● What you are asked to do: Somewhere below is a line with "C205: 4.7uF (+12V, GND)" and, later, a line with "J203 pin 4: SCL -> GND"; repeat those two lines and all the lines between them, exactly as they are.
-*-
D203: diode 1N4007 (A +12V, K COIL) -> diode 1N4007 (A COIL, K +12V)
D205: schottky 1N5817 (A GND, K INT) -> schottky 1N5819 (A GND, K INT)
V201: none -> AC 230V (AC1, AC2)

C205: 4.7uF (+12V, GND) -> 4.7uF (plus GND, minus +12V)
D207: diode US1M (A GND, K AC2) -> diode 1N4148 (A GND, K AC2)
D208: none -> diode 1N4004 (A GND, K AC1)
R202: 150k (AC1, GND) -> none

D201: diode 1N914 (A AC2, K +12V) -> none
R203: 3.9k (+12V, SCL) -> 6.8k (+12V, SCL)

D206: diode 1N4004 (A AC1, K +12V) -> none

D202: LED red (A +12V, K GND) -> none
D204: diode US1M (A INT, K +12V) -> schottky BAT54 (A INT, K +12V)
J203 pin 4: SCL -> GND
-*-
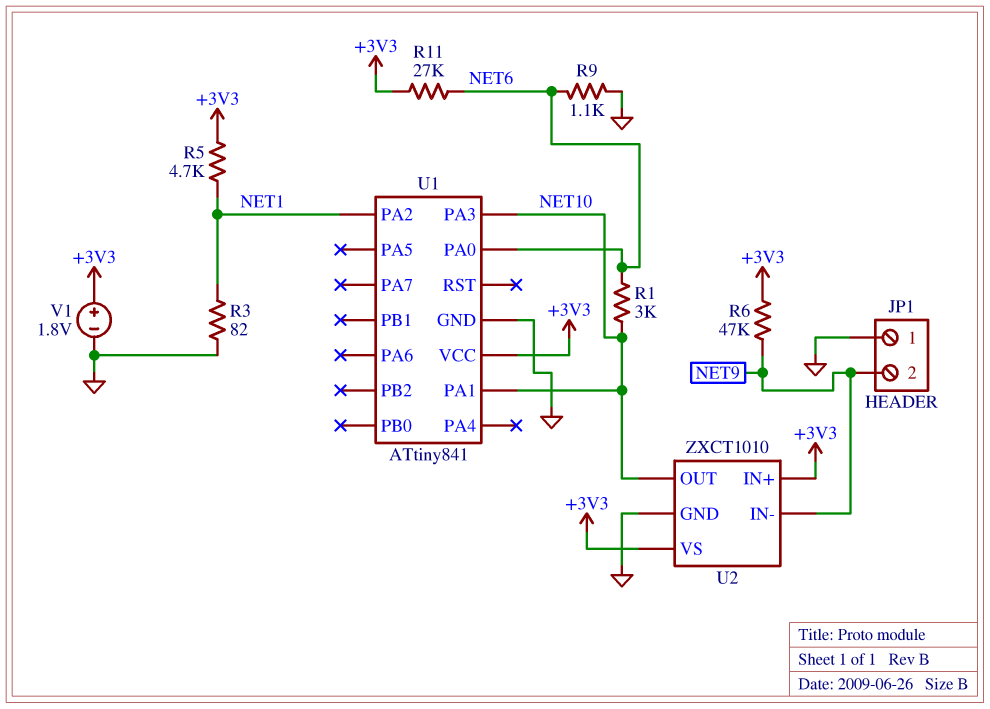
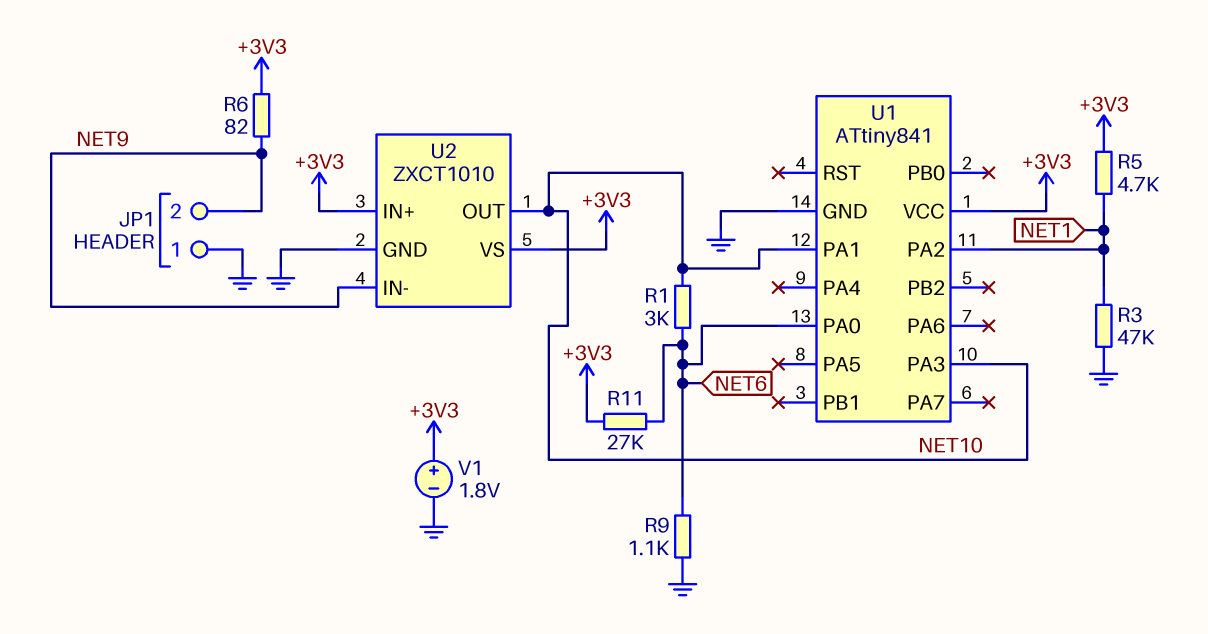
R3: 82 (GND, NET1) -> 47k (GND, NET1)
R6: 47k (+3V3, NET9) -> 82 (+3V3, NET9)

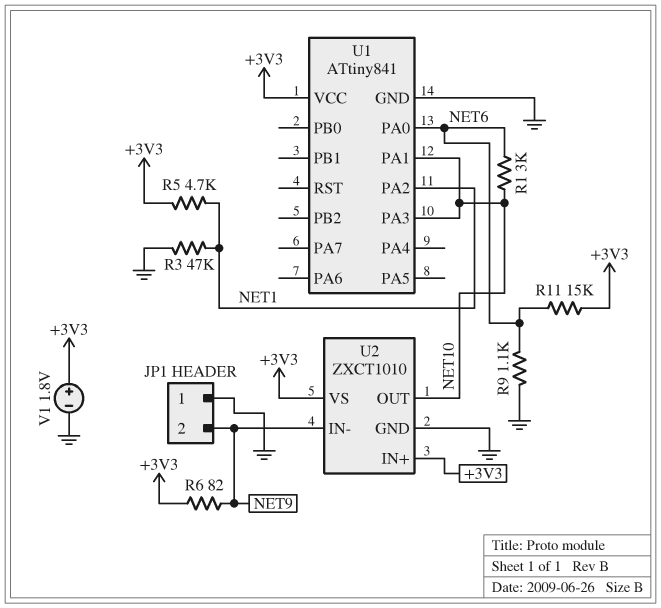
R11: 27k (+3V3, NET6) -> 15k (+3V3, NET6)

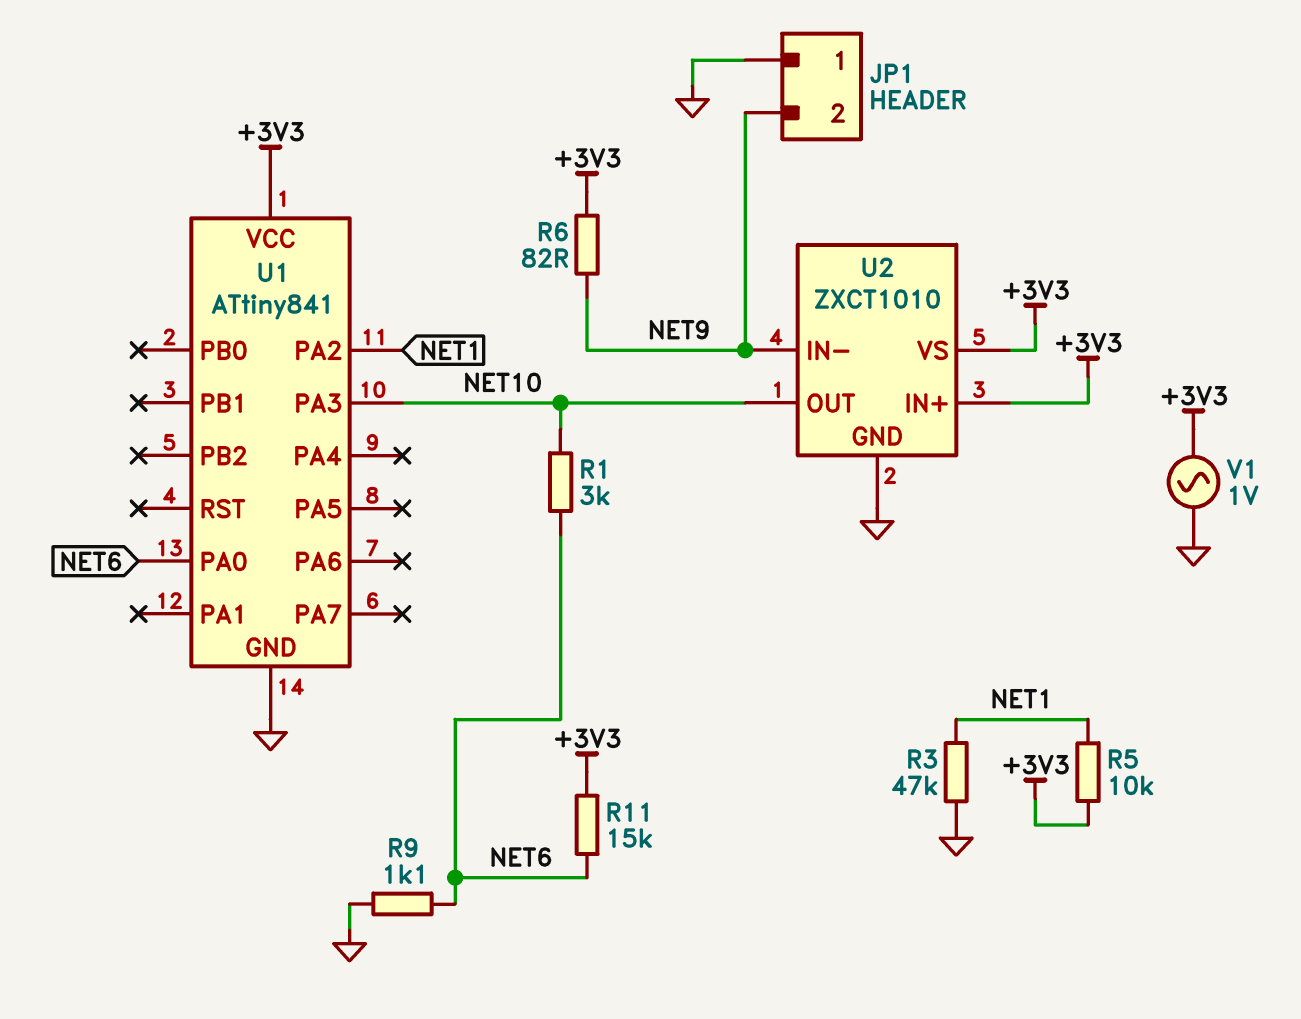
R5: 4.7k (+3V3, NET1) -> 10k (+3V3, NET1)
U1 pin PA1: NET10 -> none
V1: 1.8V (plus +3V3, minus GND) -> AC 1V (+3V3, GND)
-*-
● Output of the exercise:
C205: 4.7uF (+12V, GND) -> 4.7uF (plus GND, minus +12V)
D207: diode US1M (A GND, K AC2) -> diode 1N4148 (A GND, K AC2)
D208: none -> diode 1N4004 (A GND, K AC1)
R202: 150k (AC1, GND) -> none

D201: diode 1N914 (A AC2, K +12V) -> none
R203: 3.9k (+12V, SCL) -> 6.8k (+12V, SCL)

D206: diode 1N4004 (A AC1, K +12V) -> none

D202: LED red (A +12V, K GND) -> none
D204: diode US1M (A INT, K +12V) -> schottky BAT54 (A INT, K +12V)
J203 pin 4: SCL -> GND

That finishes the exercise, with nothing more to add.